== Data

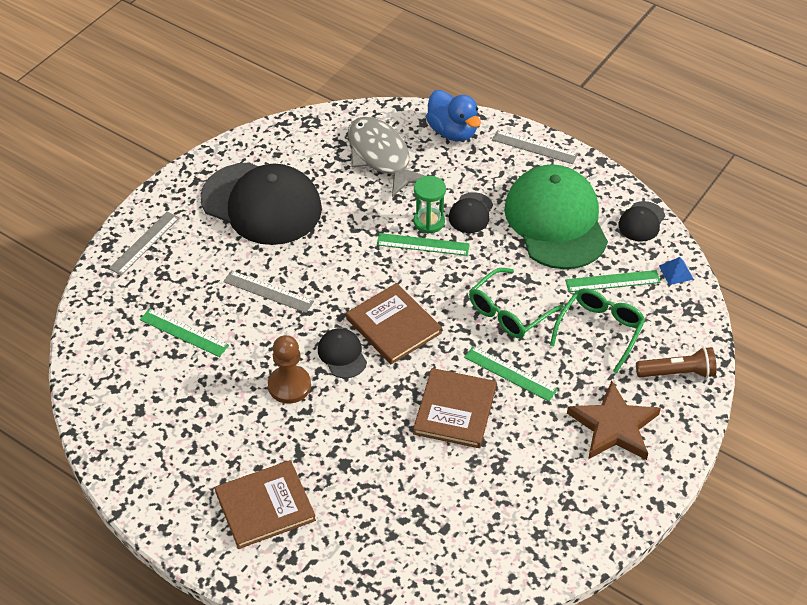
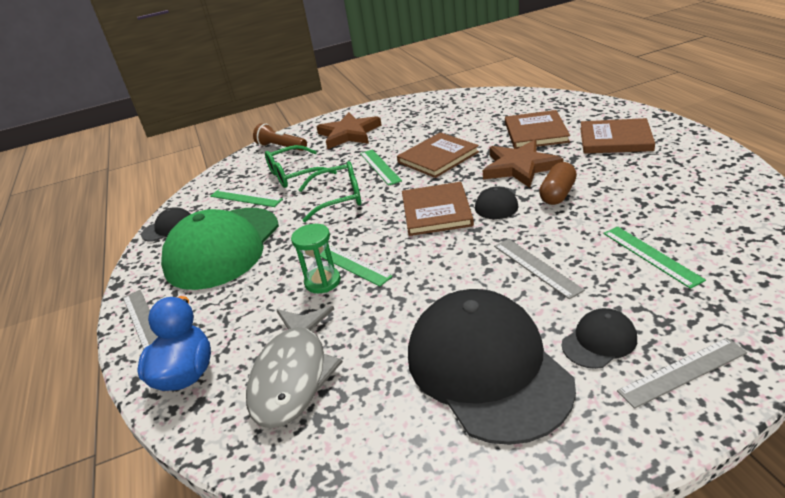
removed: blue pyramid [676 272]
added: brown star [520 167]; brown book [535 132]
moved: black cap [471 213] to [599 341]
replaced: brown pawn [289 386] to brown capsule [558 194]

====

▶ [Assignment]: Give only the number of lines in the preceding material that contain the string "brown".

▶ [Output]: 2